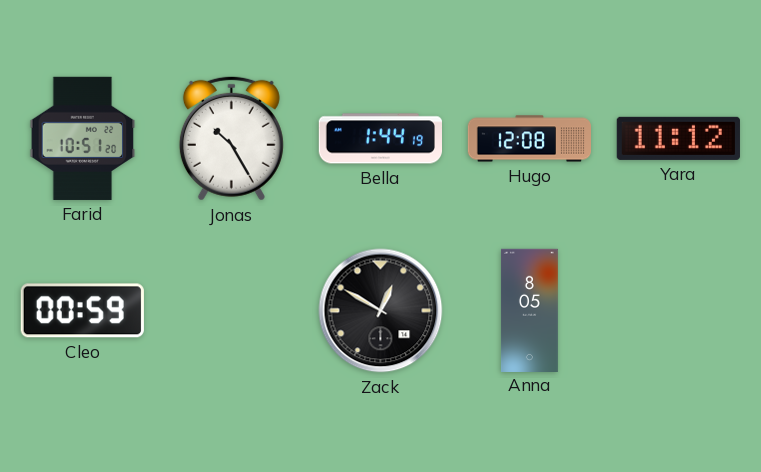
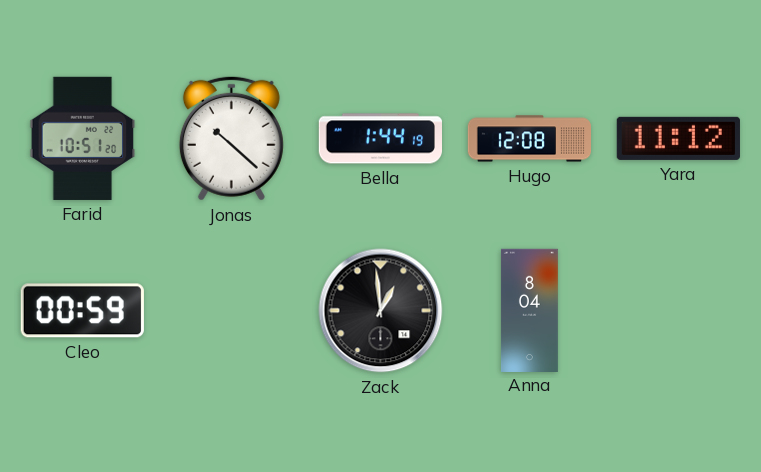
Jonas: 10:25 -> 10:22
Zack: 12:50 -> 12:59
Anna: 8:05 -> 8:04
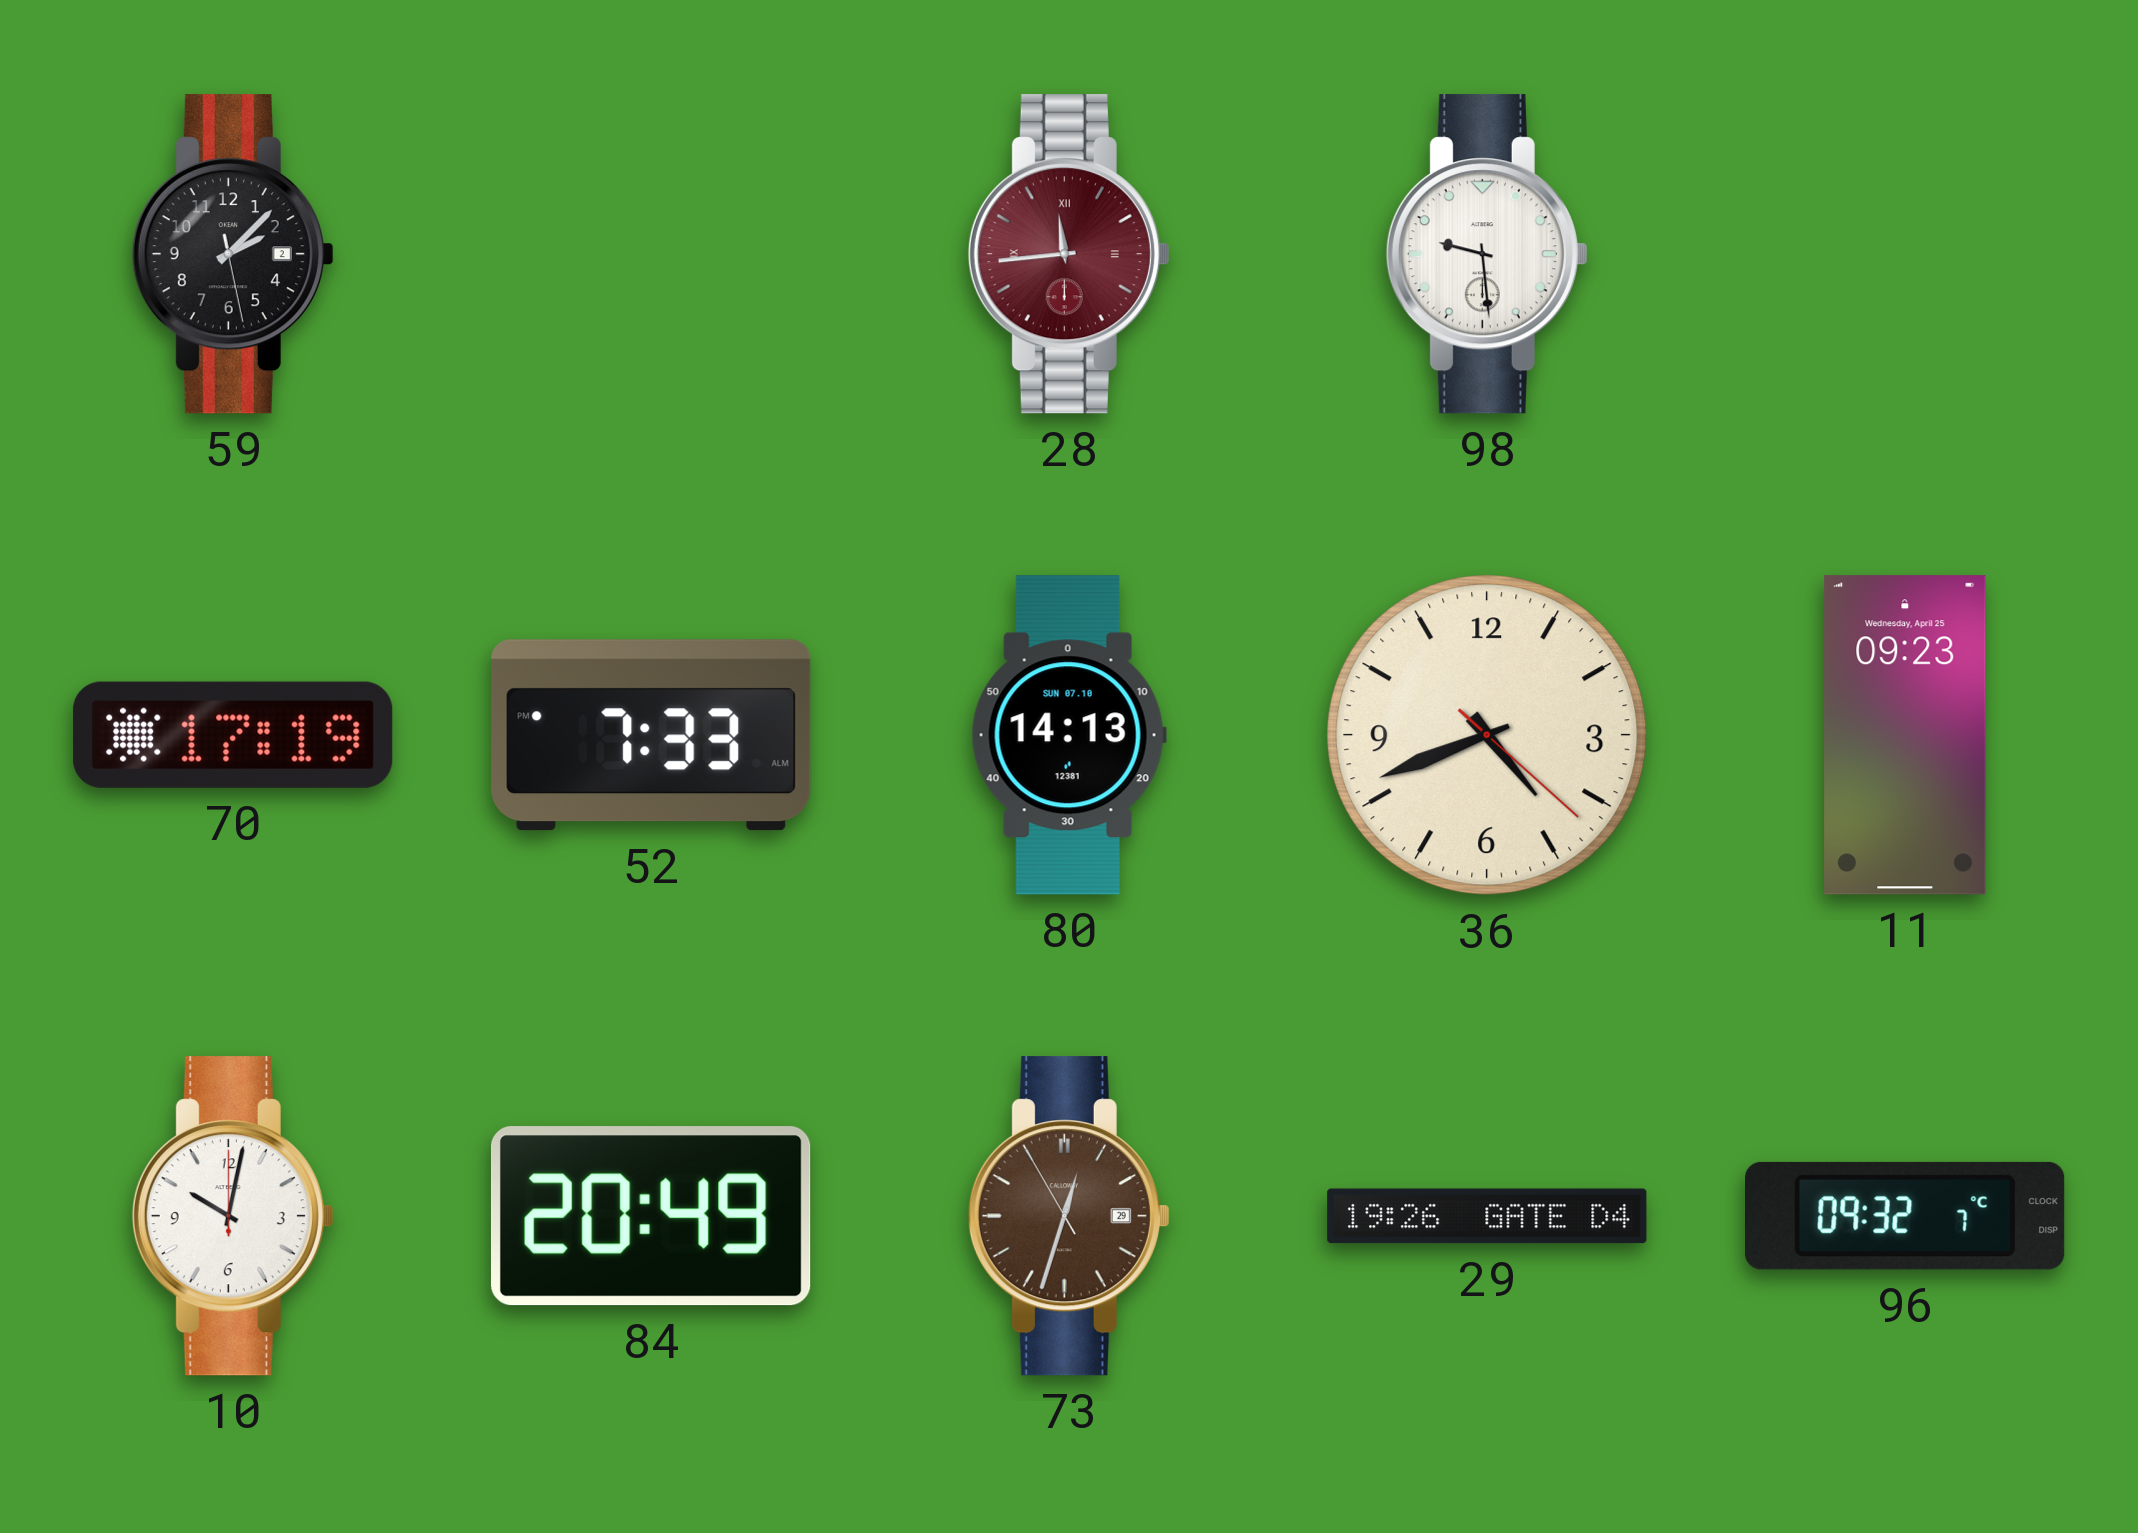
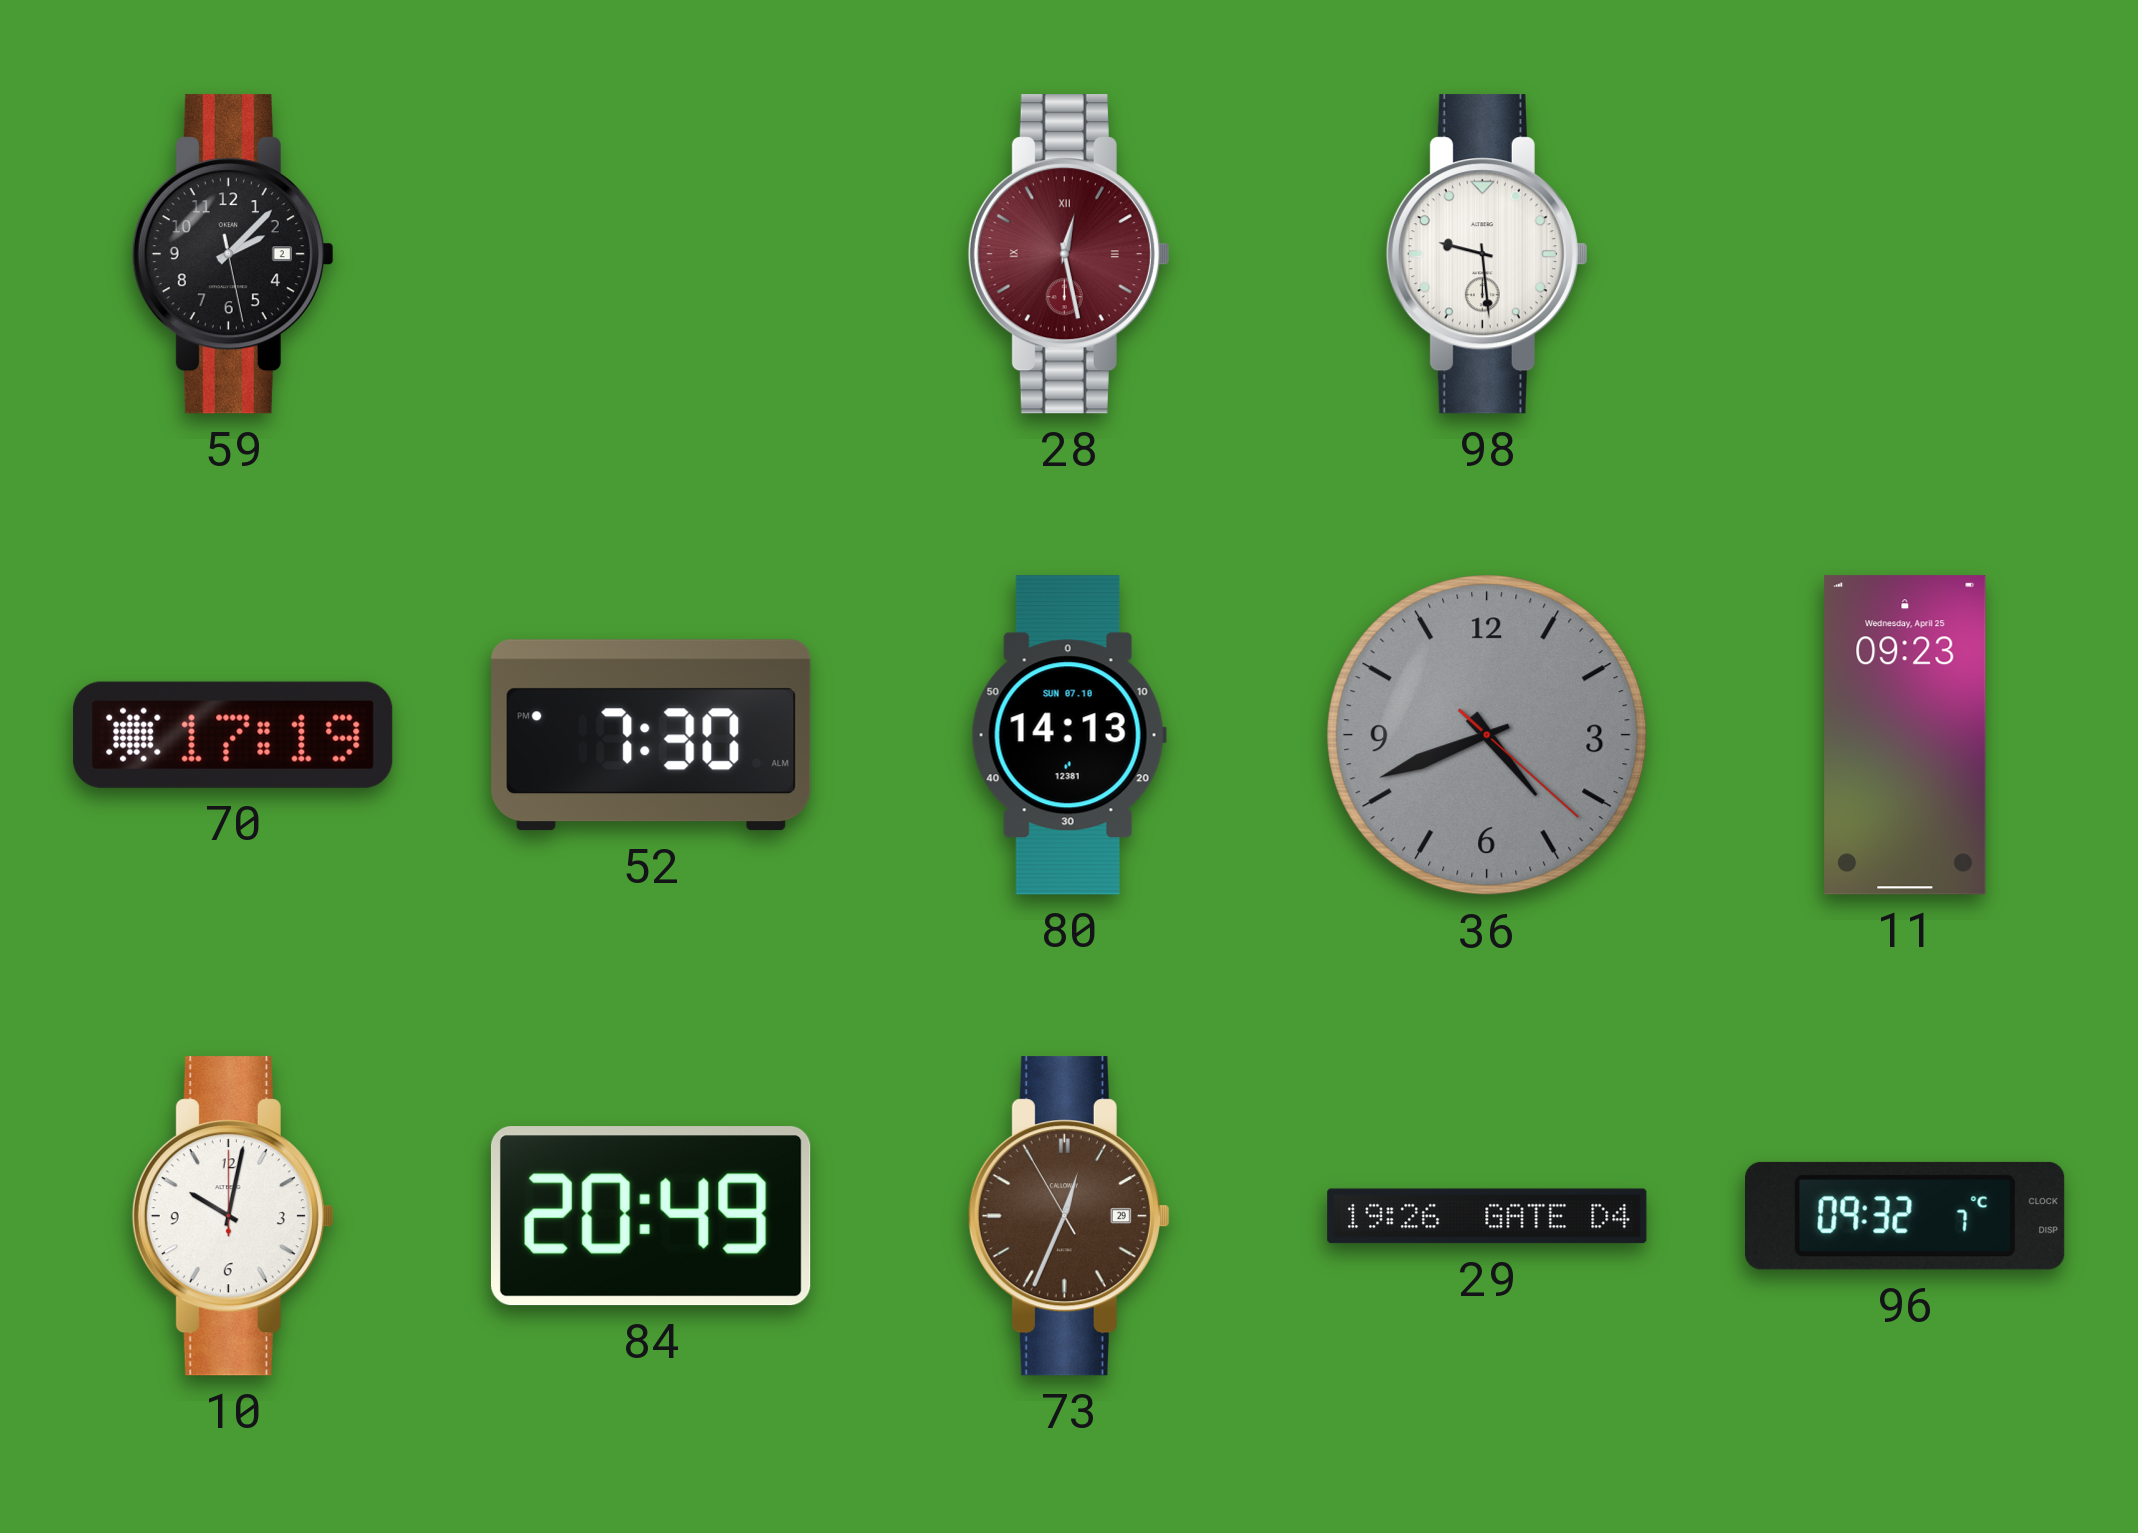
28: 11:44 -> 12:28
52: 7:33 -> 7:30
36 dial: cream -> grey
73: 12:32 -> 12:33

═══

EXERCISE OBJECTIVE -
Reproduce every line of the listing above word for word, leaving out the pictures.

FINAL ANSWER -
Jonas: 10:25 -> 10:22
Zack: 12:50 -> 12:59
Anna: 8:05 -> 8:04
28: 11:44 -> 12:28
52: 7:33 -> 7:30
36 dial: cream -> grey
73: 12:32 -> 12:33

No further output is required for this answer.